(Stored data)
________
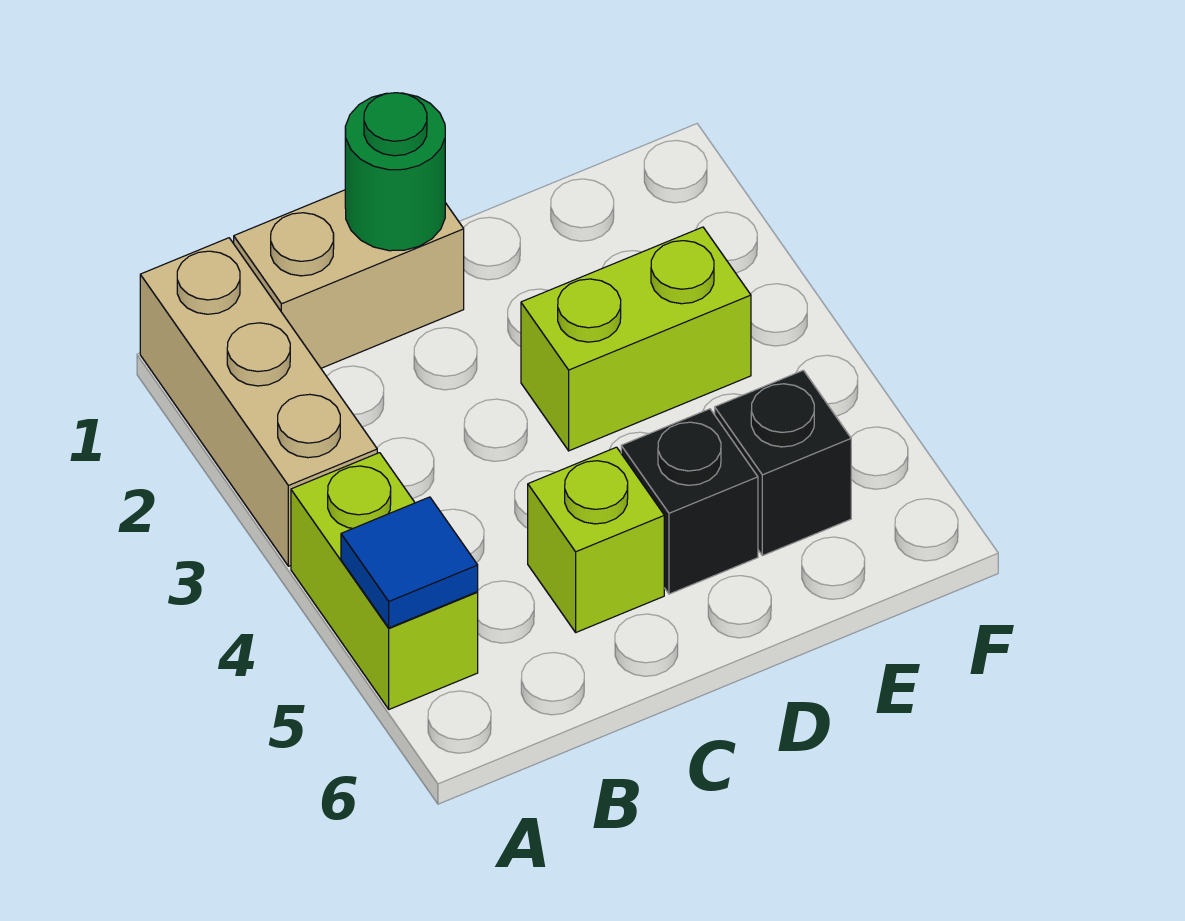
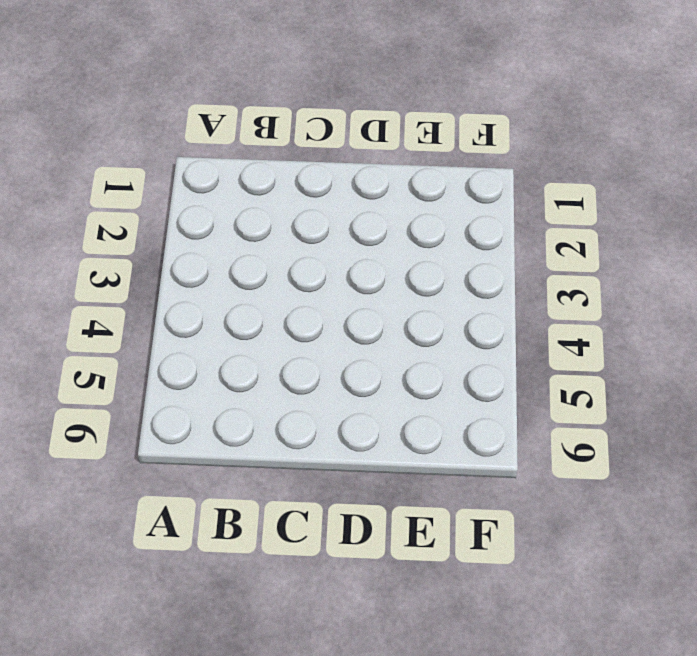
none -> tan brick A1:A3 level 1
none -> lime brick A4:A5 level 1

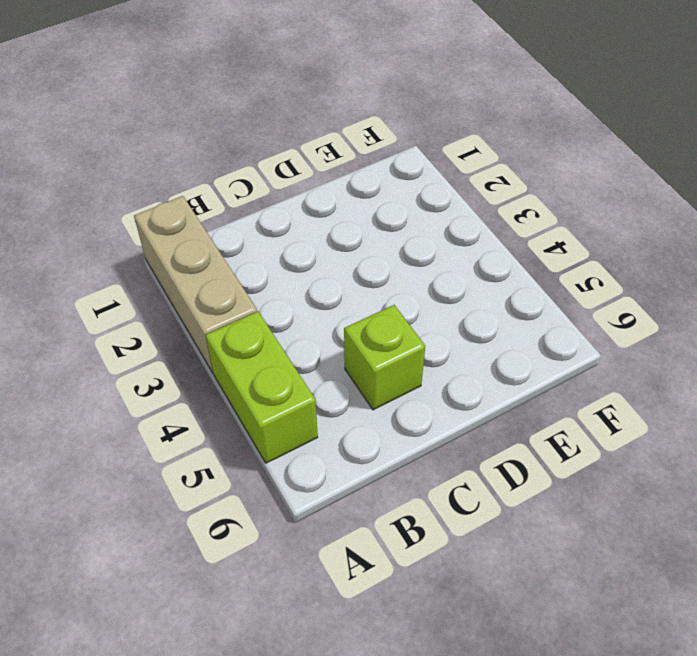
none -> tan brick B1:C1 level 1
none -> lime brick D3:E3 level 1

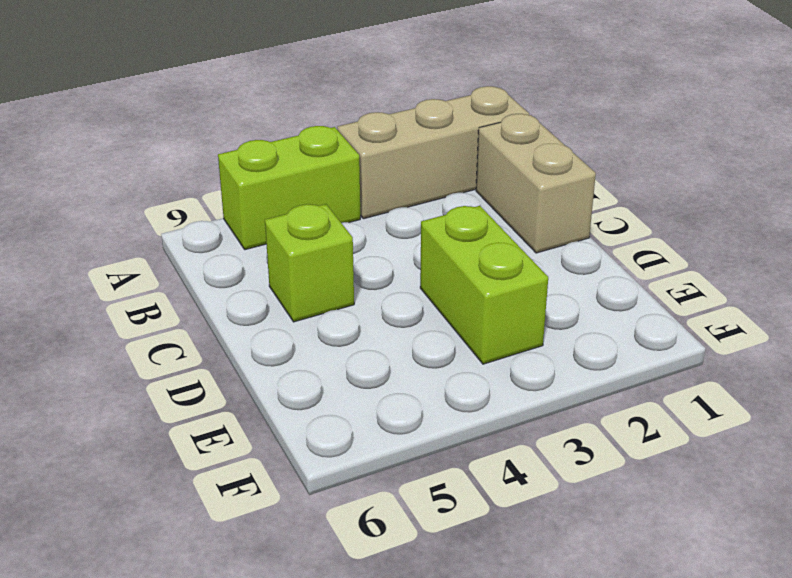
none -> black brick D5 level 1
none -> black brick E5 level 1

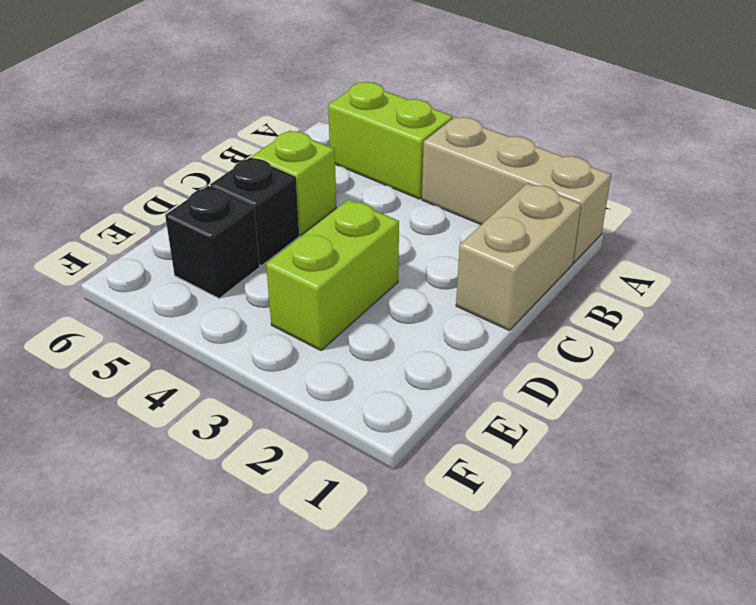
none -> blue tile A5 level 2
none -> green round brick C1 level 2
________
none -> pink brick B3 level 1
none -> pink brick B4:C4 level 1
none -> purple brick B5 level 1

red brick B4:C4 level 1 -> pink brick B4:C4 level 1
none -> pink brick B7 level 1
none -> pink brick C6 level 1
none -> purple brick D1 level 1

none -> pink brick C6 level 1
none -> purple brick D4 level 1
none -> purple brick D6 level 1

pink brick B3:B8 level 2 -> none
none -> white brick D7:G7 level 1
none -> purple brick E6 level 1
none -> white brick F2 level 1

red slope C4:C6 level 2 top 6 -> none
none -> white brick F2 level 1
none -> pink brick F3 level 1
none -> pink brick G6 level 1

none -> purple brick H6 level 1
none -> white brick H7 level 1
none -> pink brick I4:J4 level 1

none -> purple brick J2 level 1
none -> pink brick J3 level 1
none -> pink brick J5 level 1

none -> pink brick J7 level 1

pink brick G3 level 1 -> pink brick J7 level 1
________
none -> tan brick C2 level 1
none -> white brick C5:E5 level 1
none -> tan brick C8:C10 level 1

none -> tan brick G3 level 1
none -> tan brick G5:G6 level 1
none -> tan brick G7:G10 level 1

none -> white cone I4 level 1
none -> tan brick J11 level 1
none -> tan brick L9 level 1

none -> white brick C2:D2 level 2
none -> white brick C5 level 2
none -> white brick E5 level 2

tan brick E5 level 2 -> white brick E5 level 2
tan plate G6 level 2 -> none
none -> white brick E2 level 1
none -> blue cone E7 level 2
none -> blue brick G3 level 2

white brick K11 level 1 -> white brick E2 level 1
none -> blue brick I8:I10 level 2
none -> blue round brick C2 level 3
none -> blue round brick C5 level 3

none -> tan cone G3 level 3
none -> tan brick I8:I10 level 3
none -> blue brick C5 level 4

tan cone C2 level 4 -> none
________
◆ **TASK STATEMENT**
Copy down every line of the entries containing the word "white".

◆ **RESULT**
none -> white brick D7:G7 level 1
none -> white brick F2 level 1
none -> white brick F2 level 1
none -> white brick H7 level 1
none -> white brick C5:E5 level 1
none -> white cone I4 level 1
none -> white brick C2:D2 level 2
none -> white brick C5 level 2
none -> white brick E5 level 2
tan brick E5 level 2 -> white brick E5 level 2
none -> white brick E2 level 1
white brick K11 level 1 -> white brick E2 level 1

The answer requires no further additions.